Spatial question lines:
□ □ □ □ □

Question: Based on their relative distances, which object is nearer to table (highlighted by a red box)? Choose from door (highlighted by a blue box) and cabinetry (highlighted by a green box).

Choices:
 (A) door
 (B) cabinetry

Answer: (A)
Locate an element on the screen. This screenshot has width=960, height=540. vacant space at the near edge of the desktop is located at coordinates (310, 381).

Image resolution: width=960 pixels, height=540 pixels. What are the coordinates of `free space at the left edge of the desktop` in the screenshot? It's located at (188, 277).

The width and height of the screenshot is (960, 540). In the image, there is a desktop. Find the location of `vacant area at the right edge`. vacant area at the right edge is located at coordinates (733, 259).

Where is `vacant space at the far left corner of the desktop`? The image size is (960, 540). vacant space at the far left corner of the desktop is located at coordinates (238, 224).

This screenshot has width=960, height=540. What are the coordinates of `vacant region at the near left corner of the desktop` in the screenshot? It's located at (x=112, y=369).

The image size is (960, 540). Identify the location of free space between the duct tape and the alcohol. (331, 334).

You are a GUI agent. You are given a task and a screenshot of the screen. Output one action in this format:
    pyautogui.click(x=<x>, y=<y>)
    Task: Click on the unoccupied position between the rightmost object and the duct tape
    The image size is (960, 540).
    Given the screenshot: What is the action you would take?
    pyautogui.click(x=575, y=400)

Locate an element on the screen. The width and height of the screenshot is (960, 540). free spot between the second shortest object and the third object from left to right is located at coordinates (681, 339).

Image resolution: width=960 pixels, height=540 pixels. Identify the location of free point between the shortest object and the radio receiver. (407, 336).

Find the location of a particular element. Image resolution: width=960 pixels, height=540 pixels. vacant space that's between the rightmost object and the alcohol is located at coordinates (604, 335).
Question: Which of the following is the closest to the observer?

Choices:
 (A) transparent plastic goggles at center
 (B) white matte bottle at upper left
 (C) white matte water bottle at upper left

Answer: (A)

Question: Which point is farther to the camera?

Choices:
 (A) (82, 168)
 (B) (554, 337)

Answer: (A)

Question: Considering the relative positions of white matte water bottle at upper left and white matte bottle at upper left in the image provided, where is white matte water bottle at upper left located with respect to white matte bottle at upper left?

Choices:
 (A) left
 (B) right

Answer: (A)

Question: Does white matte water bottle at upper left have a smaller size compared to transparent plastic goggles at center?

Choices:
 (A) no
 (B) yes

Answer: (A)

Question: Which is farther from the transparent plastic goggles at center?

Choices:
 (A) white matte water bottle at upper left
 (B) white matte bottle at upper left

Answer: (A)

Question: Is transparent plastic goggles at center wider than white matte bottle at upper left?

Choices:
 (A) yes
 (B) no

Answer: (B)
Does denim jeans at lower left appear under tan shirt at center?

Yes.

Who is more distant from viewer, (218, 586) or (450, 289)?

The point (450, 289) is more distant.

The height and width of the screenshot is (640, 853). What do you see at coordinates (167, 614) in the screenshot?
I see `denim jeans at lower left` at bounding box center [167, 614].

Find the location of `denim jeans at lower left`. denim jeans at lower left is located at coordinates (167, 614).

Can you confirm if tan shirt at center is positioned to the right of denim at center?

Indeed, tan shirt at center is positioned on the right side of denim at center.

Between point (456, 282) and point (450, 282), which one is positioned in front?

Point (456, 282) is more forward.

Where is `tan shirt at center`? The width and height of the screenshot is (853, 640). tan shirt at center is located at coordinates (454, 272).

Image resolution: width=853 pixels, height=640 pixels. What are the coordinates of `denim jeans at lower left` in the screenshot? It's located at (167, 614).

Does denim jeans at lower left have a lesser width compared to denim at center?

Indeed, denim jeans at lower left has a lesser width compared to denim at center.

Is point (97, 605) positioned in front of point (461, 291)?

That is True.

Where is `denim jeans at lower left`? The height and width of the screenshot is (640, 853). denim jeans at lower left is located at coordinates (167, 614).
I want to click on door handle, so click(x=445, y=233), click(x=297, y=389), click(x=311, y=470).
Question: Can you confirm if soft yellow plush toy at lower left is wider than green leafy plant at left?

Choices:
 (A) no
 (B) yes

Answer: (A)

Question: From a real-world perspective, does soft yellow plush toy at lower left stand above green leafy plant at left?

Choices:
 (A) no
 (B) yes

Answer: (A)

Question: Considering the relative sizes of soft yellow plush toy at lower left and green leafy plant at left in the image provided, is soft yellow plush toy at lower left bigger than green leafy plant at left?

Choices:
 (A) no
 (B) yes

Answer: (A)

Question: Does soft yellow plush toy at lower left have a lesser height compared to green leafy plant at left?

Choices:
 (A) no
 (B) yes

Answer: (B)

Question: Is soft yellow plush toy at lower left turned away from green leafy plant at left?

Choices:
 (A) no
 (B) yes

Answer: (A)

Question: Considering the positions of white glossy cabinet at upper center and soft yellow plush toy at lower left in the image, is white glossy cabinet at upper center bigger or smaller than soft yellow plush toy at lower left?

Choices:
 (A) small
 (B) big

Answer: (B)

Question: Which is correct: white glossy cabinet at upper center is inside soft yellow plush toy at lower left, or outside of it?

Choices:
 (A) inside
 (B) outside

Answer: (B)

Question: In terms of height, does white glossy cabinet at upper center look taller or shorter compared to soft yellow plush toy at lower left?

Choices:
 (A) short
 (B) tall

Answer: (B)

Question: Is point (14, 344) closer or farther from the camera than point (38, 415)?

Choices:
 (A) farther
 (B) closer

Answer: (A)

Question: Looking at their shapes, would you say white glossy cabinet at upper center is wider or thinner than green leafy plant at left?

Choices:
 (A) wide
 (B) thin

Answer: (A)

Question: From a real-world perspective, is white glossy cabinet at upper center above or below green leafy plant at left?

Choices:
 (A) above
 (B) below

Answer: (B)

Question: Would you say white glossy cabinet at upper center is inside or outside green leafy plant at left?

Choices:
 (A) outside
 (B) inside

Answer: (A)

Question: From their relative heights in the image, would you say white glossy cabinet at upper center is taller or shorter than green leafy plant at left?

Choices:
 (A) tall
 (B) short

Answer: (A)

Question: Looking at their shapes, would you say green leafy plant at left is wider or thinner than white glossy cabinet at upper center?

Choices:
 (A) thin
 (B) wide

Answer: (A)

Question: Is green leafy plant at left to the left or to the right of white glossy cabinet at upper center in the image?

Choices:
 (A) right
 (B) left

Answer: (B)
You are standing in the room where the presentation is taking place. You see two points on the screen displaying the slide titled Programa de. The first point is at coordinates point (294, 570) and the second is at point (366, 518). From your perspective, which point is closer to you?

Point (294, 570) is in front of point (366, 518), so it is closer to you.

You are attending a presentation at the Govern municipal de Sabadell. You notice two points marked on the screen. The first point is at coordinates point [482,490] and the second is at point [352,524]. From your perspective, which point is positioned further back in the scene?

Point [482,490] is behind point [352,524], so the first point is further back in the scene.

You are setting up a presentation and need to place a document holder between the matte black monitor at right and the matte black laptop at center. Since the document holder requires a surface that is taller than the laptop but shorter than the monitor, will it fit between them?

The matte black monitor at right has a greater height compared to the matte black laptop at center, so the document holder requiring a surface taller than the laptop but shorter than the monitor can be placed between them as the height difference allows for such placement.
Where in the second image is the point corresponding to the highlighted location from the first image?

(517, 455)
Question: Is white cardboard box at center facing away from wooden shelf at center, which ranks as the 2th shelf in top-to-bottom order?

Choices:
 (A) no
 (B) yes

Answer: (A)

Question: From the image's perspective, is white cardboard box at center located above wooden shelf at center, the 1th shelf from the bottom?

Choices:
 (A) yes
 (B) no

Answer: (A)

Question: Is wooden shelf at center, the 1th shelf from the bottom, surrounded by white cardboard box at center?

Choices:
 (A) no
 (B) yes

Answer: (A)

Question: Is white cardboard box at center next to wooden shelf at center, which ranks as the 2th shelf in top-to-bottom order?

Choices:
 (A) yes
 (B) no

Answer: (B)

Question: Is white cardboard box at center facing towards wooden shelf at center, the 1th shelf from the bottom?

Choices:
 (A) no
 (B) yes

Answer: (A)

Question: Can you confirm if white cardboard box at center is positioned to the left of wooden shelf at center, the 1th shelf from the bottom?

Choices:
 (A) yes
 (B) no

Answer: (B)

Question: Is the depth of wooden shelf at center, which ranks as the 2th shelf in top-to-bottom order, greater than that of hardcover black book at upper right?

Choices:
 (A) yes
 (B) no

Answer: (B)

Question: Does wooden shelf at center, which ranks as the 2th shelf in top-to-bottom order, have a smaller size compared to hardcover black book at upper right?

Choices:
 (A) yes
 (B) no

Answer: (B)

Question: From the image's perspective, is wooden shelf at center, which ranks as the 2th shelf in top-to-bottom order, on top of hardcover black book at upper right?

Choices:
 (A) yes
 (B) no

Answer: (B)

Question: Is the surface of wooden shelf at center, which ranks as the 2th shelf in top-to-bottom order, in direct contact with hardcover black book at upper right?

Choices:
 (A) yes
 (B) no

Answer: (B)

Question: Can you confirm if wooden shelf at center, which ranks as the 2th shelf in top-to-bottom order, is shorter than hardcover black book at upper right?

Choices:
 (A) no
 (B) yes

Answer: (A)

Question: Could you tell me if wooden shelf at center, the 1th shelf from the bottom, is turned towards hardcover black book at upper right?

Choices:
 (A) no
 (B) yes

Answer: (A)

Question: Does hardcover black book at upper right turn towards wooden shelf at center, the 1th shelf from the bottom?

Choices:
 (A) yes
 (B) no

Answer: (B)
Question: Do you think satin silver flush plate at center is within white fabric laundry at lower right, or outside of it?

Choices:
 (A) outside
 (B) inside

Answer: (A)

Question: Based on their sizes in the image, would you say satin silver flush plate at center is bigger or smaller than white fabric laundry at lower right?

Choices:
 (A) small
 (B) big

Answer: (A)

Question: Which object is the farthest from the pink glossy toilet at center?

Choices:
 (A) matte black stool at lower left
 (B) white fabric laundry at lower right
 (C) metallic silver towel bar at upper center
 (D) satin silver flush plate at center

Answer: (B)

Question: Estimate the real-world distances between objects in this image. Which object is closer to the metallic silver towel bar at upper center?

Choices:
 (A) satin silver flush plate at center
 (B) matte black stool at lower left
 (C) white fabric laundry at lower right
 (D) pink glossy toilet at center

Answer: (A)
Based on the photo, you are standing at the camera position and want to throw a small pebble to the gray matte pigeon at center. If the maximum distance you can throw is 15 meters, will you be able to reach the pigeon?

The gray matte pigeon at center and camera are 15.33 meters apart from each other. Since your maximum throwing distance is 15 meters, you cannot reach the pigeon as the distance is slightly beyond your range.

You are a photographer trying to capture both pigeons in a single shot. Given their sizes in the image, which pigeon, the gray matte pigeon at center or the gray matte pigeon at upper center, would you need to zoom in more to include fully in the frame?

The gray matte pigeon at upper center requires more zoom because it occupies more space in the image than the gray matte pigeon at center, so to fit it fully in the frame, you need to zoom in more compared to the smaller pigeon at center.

□ □ □ □ □

▶ Exercise details:
Rewrite the lines from the beginning through the line holding "Image resolution: width=960 pixels, height=540 pixels. What", inclusive, putting "tabletop" wherever "desktop" appears and leaving everything else the same.

▶ Result of this exercise:
Question: Based on their relative distances, which object is nearer to table (highlighted by a red box)? Choose from door (highlighted by a blue box) and cabinetry (highlighted by a green box).

Choices:
 (A) door
 (B) cabinetry

Answer: (A)
Locate an element on the screen. This screenshot has width=960, height=540. vacant space at the near edge of the tabletop is located at coordinates (310, 381).

Image resolution: width=960 pixels, height=540 pixels. What are the coordinates of `free space at the left edge of the tabletop` in the screenshot? It's located at (188, 277).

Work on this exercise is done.